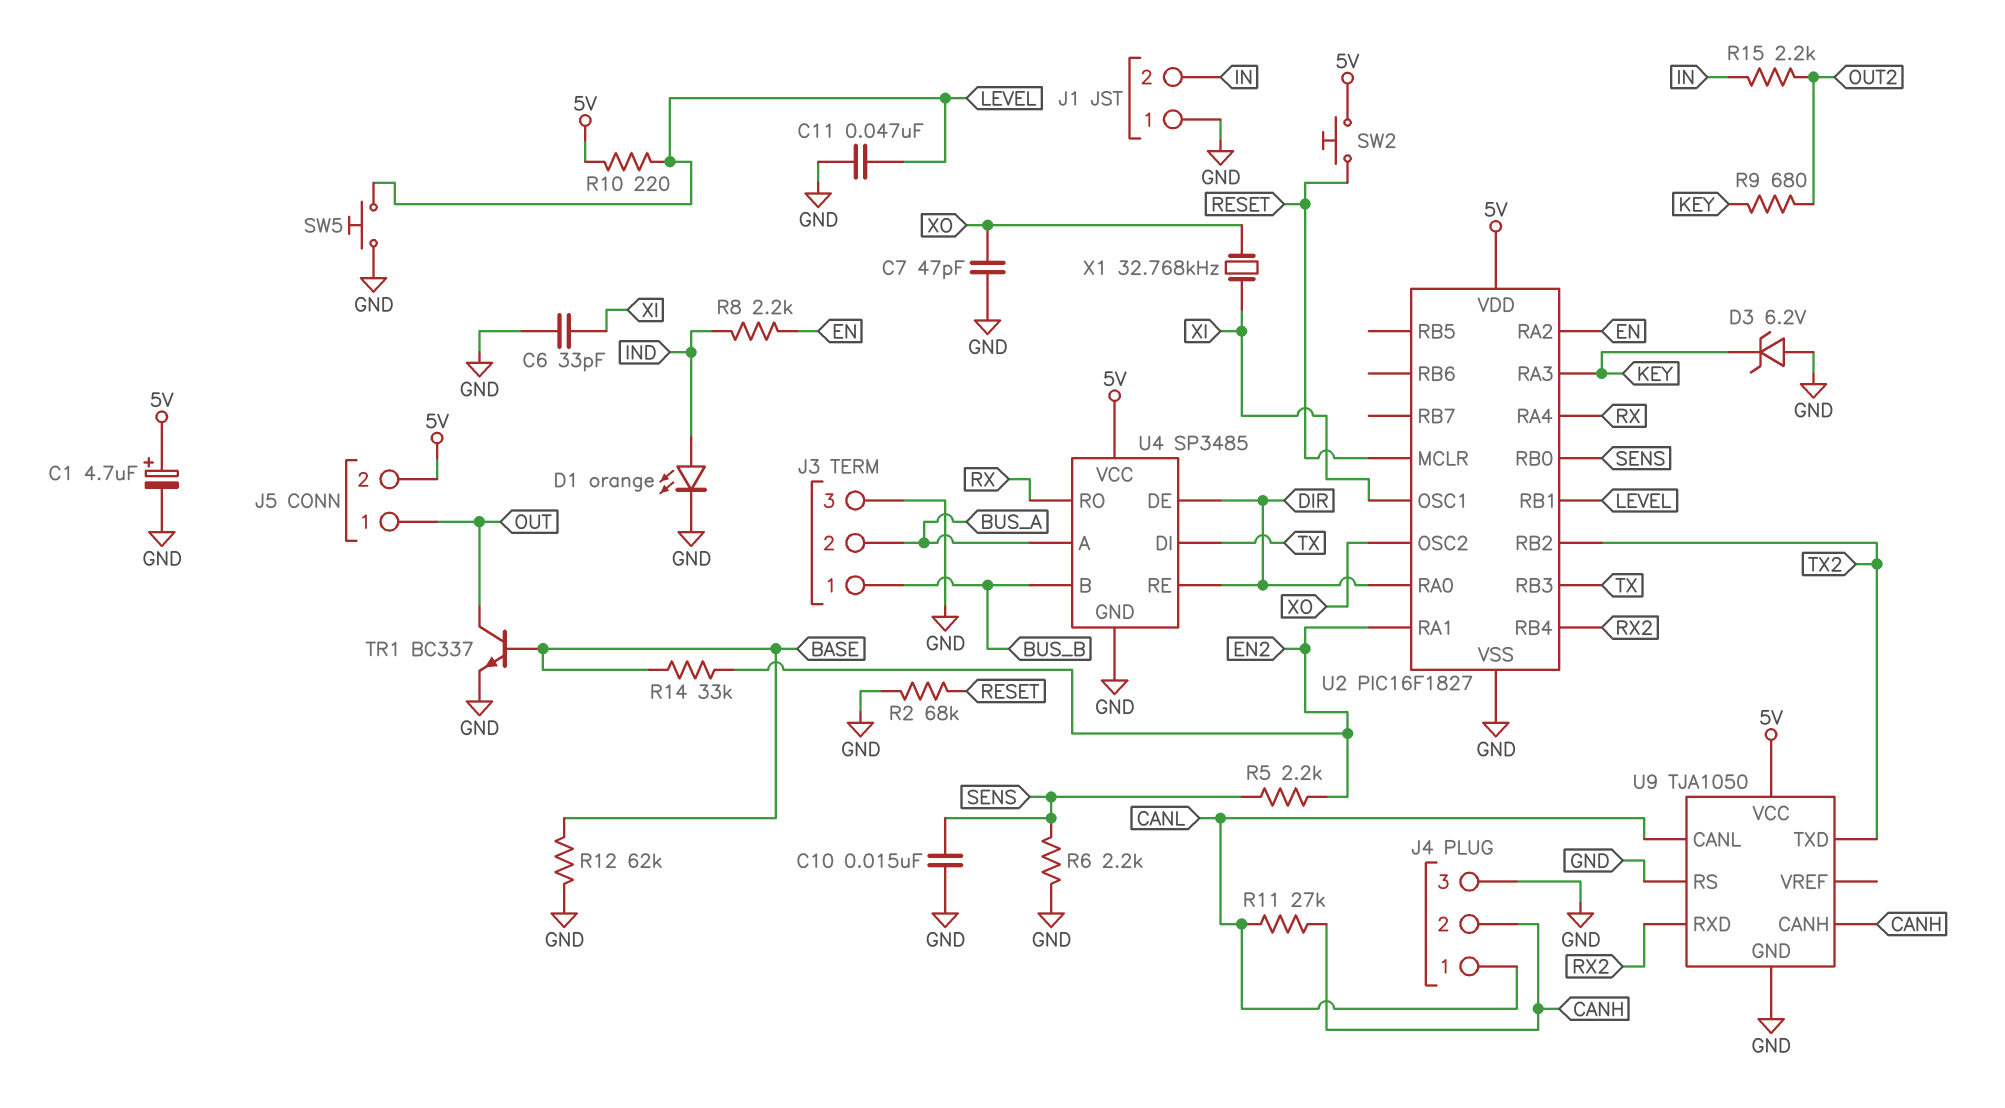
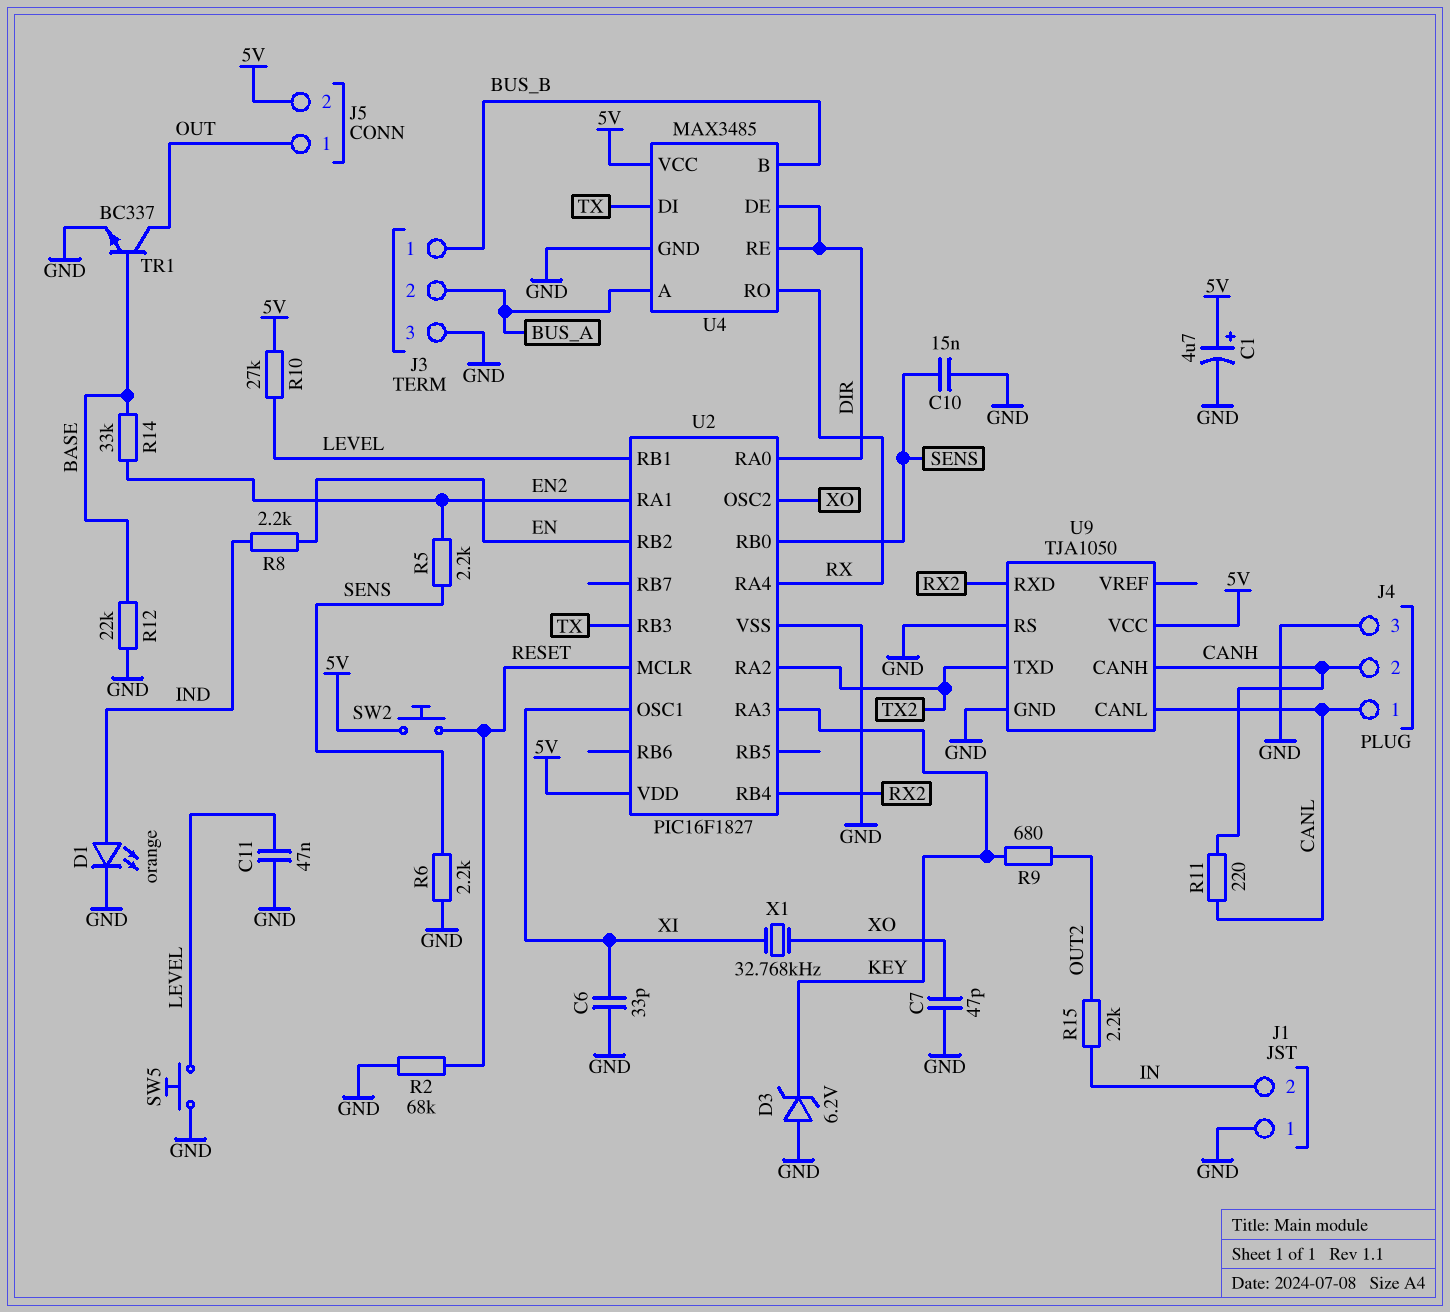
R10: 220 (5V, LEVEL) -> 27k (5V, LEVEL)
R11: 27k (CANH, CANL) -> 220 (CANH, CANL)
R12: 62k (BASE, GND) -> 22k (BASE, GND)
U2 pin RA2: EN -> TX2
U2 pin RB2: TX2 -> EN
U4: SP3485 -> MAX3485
= = = = = = =
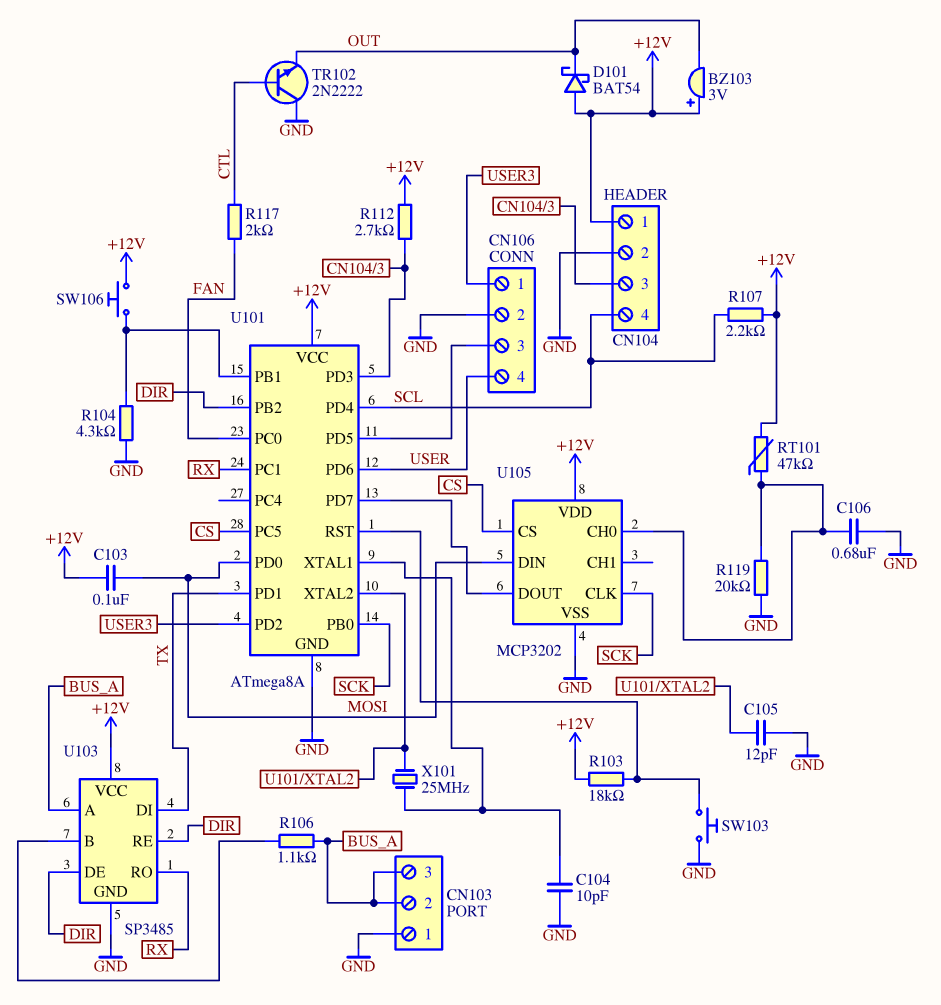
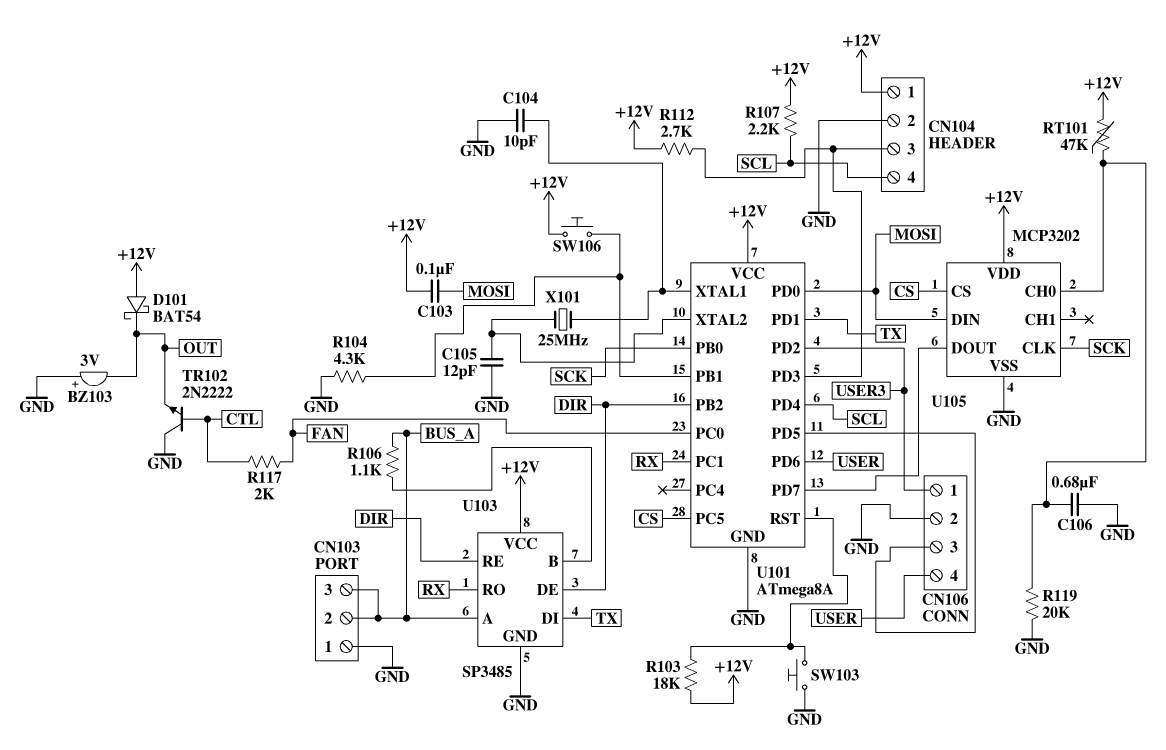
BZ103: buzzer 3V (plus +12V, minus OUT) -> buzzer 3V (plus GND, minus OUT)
= = = = = = =
Copy out only the lines of the records above from the one with "R10: 220 (5V, LEVEL) -> 27k (5V, LEVEL)" through the one with "U4: SP3485 -> MAX3485", exactly as they stand, both included.

R10: 220 (5V, LEVEL) -> 27k (5V, LEVEL)
R11: 27k (CANH, CANL) -> 220 (CANH, CANL)
R12: 62k (BASE, GND) -> 22k (BASE, GND)
U2 pin RA2: EN -> TX2
U2 pin RB2: TX2 -> EN
U4: SP3485 -> MAX3485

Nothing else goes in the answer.